Extracted material.
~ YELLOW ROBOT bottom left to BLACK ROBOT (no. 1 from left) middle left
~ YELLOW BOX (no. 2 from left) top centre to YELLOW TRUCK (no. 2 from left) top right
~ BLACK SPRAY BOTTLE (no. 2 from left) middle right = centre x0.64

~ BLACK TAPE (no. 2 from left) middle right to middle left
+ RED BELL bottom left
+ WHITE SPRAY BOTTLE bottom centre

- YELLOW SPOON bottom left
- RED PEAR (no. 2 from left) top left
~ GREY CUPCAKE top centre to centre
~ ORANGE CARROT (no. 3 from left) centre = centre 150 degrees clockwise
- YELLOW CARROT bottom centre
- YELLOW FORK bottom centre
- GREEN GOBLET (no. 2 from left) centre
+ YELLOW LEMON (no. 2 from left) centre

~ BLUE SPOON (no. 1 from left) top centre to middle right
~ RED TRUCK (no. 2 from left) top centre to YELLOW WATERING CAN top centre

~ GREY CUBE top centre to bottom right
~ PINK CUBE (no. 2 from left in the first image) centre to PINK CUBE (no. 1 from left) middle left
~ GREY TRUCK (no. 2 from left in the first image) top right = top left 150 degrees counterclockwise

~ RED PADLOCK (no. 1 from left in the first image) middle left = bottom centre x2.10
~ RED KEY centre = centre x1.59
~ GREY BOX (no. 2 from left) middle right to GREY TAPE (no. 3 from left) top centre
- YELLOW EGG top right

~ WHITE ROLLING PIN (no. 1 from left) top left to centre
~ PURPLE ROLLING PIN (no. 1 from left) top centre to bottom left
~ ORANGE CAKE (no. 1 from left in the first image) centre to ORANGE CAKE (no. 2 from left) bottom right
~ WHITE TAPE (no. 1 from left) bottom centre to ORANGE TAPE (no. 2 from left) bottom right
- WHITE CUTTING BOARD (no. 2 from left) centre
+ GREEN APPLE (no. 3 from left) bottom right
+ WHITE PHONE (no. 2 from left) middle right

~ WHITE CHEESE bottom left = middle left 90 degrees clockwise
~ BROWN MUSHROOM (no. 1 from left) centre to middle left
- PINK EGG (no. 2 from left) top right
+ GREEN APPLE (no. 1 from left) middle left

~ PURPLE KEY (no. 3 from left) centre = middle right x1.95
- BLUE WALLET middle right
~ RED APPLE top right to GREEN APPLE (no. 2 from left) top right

What the exercise asks. Repeat back all of the material, character for character.

Solution below.
~ YELLOW ROBOT bottom left to BLACK ROBOT (no. 1 from left) middle left
~ YELLOW BOX (no. 2 from left) top centre to YELLOW TRUCK (no. 2 from left) top right
~ BLACK SPRAY BOTTLE (no. 2 from left) middle right = centre x0.64

~ BLACK TAPE (no. 2 from left) middle right to middle left
+ RED BELL bottom left
+ WHITE SPRAY BOTTLE bottom centre

- YELLOW SPOON bottom left
- RED PEAR (no. 2 from left) top left
~ GREY CUPCAKE top centre to centre
~ ORANGE CARROT (no. 3 from left) centre = centre 150 degrees clockwise
- YELLOW CARROT bottom centre
- YELLOW FORK bottom centre
- GREEN GOBLET (no. 2 from left) centre
+ YELLOW LEMON (no. 2 from left) centre

~ BLUE SPOON (no. 1 from left) top centre to middle right
~ RED TRUCK (no. 2 from left) top centre to YELLOW WATERING CAN top centre

~ GREY CUBE top centre to bottom right
~ PINK CUBE (no. 2 from left in the first image) centre to PINK CUBE (no. 1 from left) middle left
~ GREY TRUCK (no. 2 from left in the first image) top right = top left 150 degrees counterclockwise

~ RED PADLOCK (no. 1 from left in the first image) middle left = bottom centre x2.10
~ RED KEY centre = centre x1.59
~ GREY BOX (no. 2 from left) middle right to GREY TAPE (no. 3 from left) top centre
- YELLOW EGG top right

~ WHITE ROLLING PIN (no. 1 from left) top left to centre
~ PURPLE ROLLING PIN (no. 1 from left) top centre to bottom left
~ ORANGE CAKE (no. 1 from left in the first image) centre to ORANGE CAKE (no. 2 from left) bottom right
~ WHITE TAPE (no. 1 from left) bottom centre to ORANGE TAPE (no. 2 from left) bottom right
- WHITE CUTTING BOARD (no. 2 from left) centre
+ GREEN APPLE (no. 3 from left) bottom right
+ WHITE PHONE (no. 2 from left) middle right

~ WHITE CHEESE bottom left = middle left 90 degrees clockwise
~ BROWN MUSHROOM (no. 1 from left) centre to middle left
- PINK EGG (no. 2 from left) top right
+ GREEN APPLE (no. 1 from left) middle left

~ PURPLE KEY (no. 3 from left) centre = middle right x1.95
- BLUE WALLET middle right
~ RED APPLE top right to GREEN APPLE (no. 2 from left) top right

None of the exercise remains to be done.